● **Directions**: The records that follow are to be transcribed in full, without their images.

● **Material for this exercise**:

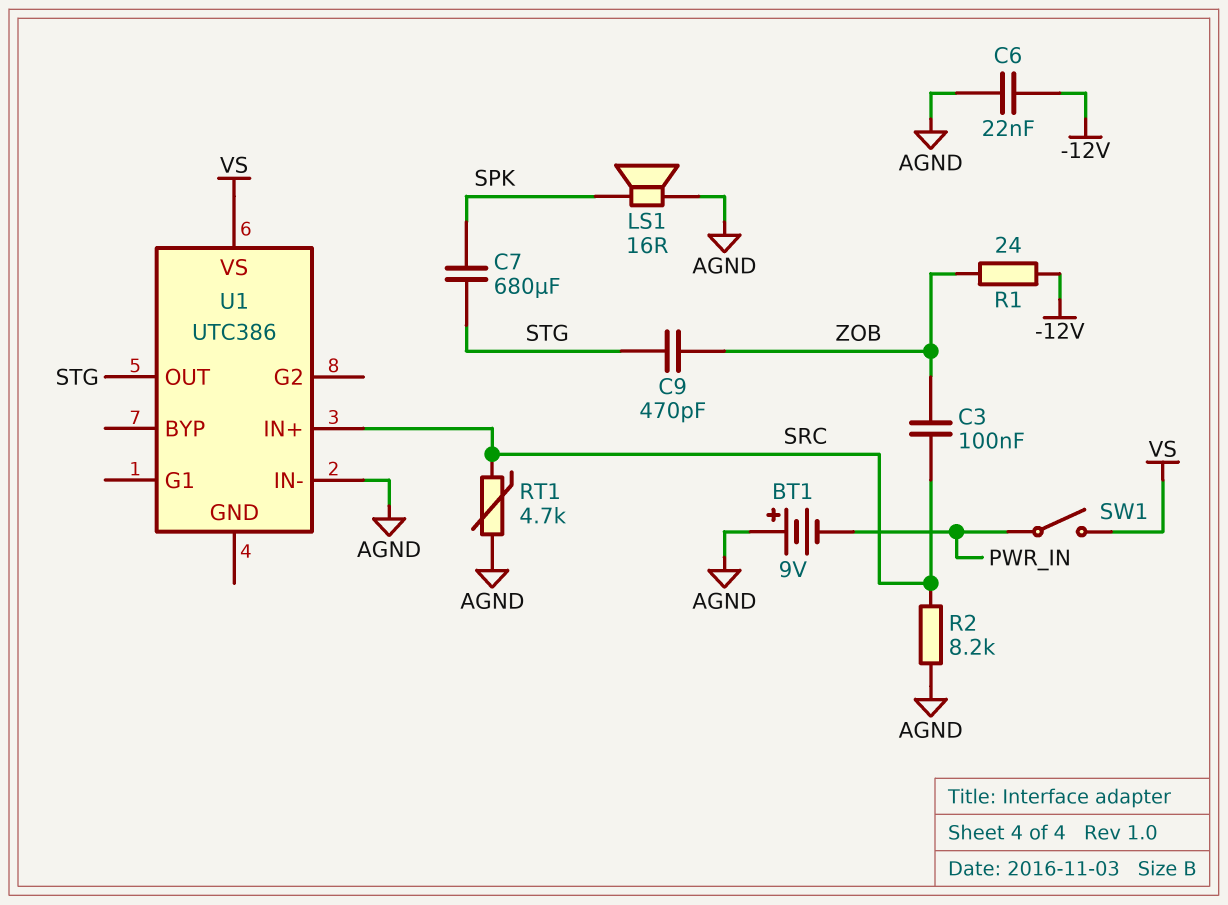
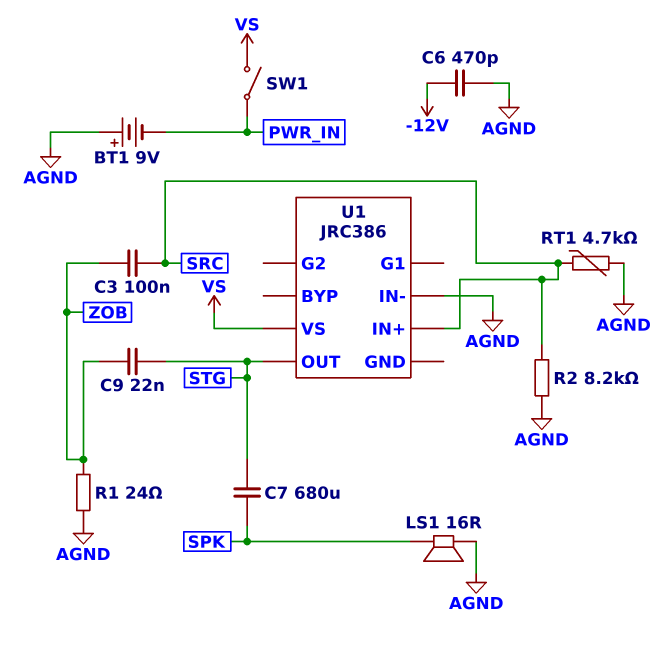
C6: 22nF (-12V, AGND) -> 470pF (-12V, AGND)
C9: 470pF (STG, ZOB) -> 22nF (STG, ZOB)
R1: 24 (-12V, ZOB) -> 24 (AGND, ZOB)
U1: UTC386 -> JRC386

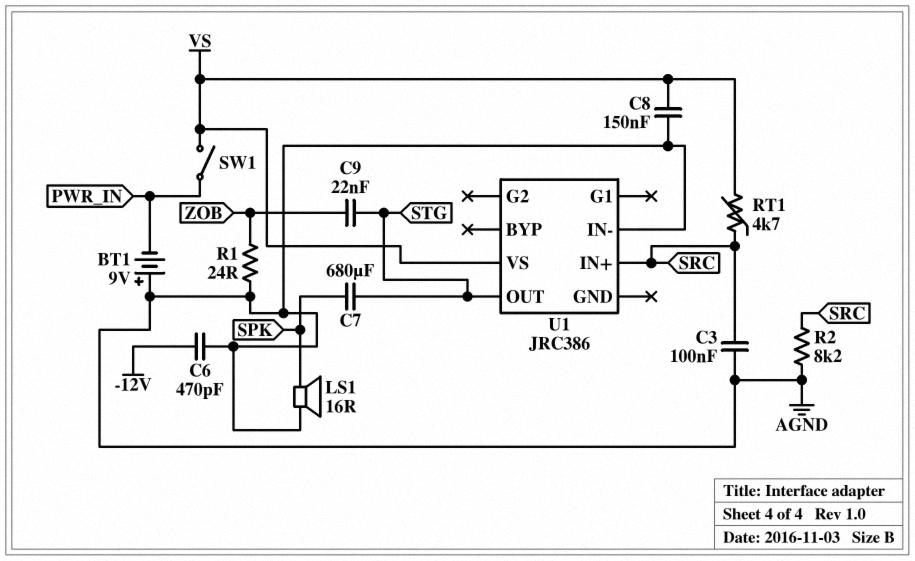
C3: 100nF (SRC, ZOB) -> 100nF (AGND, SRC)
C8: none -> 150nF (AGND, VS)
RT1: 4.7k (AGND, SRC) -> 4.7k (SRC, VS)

● **Response box**:
C6: 22nF (-12V, AGND) -> 470pF (-12V, AGND)
C9: 470pF (STG, ZOB) -> 22nF (STG, ZOB)
R1: 24 (-12V, ZOB) -> 24 (AGND, ZOB)
U1: UTC386 -> JRC386

C3: 100nF (SRC, ZOB) -> 100nF (AGND, SRC)
C8: none -> 150nF (AGND, VS)
RT1: 4.7k (AGND, SRC) -> 4.7k (SRC, VS)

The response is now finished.